**SUPPLIED DATA:**
*** Block opens ***

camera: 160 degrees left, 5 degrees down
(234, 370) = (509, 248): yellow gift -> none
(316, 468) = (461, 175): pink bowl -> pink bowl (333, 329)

*** Block closes ***

**PROBLEM STATEMENT:** Would you please give the data above again, exactly as it appears?

**ANSWER:**
camera: 160 degrees left, 5 degrees down
(234, 370) = (509, 248): yellow gift -> none
(316, 468) = (461, 175): pink bowl -> pink bowl (333, 329)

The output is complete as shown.